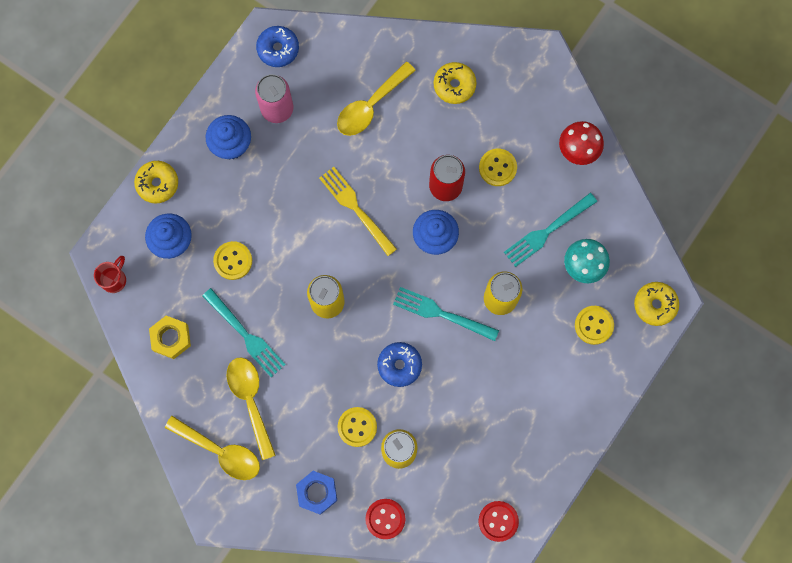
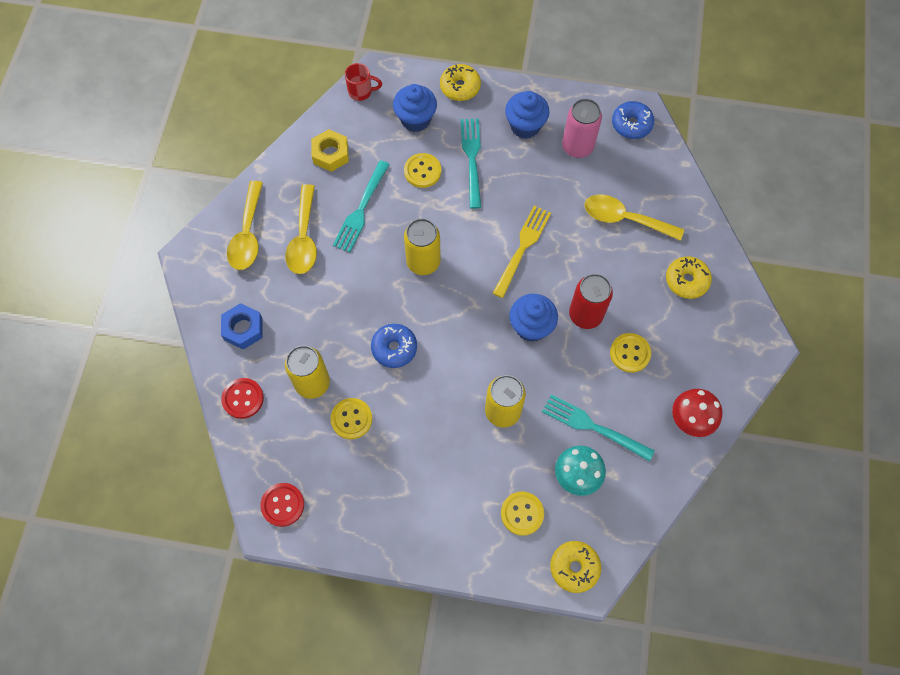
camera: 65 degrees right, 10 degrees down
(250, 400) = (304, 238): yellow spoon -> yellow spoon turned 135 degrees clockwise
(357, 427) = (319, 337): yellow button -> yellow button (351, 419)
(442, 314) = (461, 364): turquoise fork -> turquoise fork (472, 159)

====

What the task asks - Each line above is to be transcribed exactly, though its pictures are not.

Task solution -
camera: 65 degrees right, 10 degrees down
(250, 400) = (304, 238): yellow spoon -> yellow spoon turned 135 degrees clockwise
(357, 427) = (319, 337): yellow button -> yellow button (351, 419)
(442, 314) = (461, 364): turquoise fork -> turquoise fork (472, 159)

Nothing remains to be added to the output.